All of the lines below should be printed again exactly as they are.

DATA SUPPLIED:
%%

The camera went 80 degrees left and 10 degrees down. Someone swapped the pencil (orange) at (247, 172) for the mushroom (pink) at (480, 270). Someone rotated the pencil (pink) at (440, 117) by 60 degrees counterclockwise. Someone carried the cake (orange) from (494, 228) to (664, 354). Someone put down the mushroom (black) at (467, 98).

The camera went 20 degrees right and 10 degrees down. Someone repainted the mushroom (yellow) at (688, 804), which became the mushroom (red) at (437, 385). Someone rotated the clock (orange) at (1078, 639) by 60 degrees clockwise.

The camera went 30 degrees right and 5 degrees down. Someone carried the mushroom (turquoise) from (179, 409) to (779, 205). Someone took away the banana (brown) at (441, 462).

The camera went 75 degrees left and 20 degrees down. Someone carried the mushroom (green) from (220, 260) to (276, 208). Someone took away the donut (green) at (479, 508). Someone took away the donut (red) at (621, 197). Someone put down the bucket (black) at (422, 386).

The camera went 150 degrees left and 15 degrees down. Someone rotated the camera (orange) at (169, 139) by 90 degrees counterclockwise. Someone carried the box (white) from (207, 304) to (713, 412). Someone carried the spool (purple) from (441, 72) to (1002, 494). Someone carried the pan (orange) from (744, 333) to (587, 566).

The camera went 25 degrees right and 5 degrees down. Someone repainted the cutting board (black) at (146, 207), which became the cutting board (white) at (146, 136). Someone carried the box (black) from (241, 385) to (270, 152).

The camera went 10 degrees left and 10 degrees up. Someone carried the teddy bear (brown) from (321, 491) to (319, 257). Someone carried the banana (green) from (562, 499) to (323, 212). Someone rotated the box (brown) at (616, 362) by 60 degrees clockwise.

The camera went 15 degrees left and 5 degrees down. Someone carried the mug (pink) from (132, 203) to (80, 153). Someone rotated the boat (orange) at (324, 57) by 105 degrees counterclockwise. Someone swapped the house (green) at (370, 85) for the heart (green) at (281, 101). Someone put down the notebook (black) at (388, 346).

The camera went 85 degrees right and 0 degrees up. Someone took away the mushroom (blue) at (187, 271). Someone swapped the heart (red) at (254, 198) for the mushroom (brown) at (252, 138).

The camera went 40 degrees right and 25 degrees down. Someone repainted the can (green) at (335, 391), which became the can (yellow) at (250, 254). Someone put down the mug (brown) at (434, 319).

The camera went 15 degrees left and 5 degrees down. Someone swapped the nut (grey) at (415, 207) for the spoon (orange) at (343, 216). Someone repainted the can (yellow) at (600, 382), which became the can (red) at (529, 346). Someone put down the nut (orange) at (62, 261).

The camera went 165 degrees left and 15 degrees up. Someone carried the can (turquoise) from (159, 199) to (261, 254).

%%

TASK OUTPUT:
The camera went 80 degrees left and 10 degrees down. Someone swapped the pencil (orange) at (247, 172) for the mushroom (pink) at (480, 270). Someone rotated the pencil (pink) at (440, 117) by 60 degrees counterclockwise. Someone carried the cake (orange) from (494, 228) to (664, 354). Someone put down the mushroom (black) at (467, 98).

The camera went 20 degrees right and 10 degrees down. Someone repainted the mushroom (yellow) at (688, 804), which became the mushroom (red) at (437, 385). Someone rotated the clock (orange) at (1078, 639) by 60 degrees clockwise.

The camera went 30 degrees right and 5 degrees down. Someone carried the mushroom (turquoise) from (179, 409) to (779, 205). Someone took away the banana (brown) at (441, 462).

The camera went 75 degrees left and 20 degrees down. Someone carried the mushroom (green) from (220, 260) to (276, 208). Someone took away the donut (green) at (479, 508). Someone took away the donut (red) at (621, 197). Someone put down the bucket (black) at (422, 386).

The camera went 150 degrees left and 15 degrees down. Someone rotated the camera (orange) at (169, 139) by 90 degrees counterclockwise. Someone carried the box (white) from (207, 304) to (713, 412). Someone carried the spool (purple) from (441, 72) to (1002, 494). Someone carried the pan (orange) from (744, 333) to (587, 566).

The camera went 25 degrees right and 5 degrees down. Someone repainted the cutting board (black) at (146, 207), which became the cutting board (white) at (146, 136). Someone carried the box (black) from (241, 385) to (270, 152).

The camera went 10 degrees left and 10 degrees up. Someone carried the teddy bear (brown) from (321, 491) to (319, 257). Someone carried the banana (green) from (562, 499) to (323, 212). Someone rotated the box (brown) at (616, 362) by 60 degrees clockwise.

The camera went 15 degrees left and 5 degrees down. Someone carried the mug (pink) from (132, 203) to (80, 153). Someone rotated the boat (orange) at (324, 57) by 105 degrees counterclockwise. Someone swapped the house (green) at (370, 85) for the heart (green) at (281, 101). Someone put down the notebook (black) at (388, 346).

The camera went 85 degrees right and 0 degrees up. Someone took away the mushroom (blue) at (187, 271). Someone swapped the heart (red) at (254, 198) for the mushroom (brown) at (252, 138).

The camera went 40 degrees right and 25 degrees down. Someone repainted the can (green) at (335, 391), which became the can (yellow) at (250, 254). Someone put down the mug (brown) at (434, 319).

The camera went 15 degrees left and 5 degrees down. Someone swapped the nut (grey) at (415, 207) for the spoon (orange) at (343, 216). Someone repainted the can (yellow) at (600, 382), which became the can (red) at (529, 346). Someone put down the nut (orange) at (62, 261).

The camera went 165 degrees left and 15 degrees up. Someone carried the can (turquoise) from (159, 199) to (261, 254).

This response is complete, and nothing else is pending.